What you have to do. Copy the data verbatim, from the line containing "Member [86, 58]" through the line containing "Dave McKee [94, 172]", both included.

++++++

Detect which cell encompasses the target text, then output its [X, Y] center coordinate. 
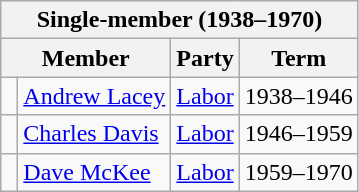
Member [86, 58]
Term [298, 58]
Single-member (1938–1970) [180, 20]
1946–1959 [298, 134]
1938–1946 [298, 96]
Charles Davis [94, 134]
1959–1970 [298, 172]
Party [205, 58]
Andrew Lacey [94, 96]
Dave McKee [94, 172]
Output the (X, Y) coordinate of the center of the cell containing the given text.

++++++

Completed exercise.
Member [86, 58]
Term [298, 58]
Single-member (1938–1970) [180, 20]
1946–1959 [298, 134]
1938–1946 [298, 96]
Charles Davis [94, 134]
1959–1970 [298, 172]
Party [205, 58]
Andrew Lacey [94, 96]
Dave McKee [94, 172]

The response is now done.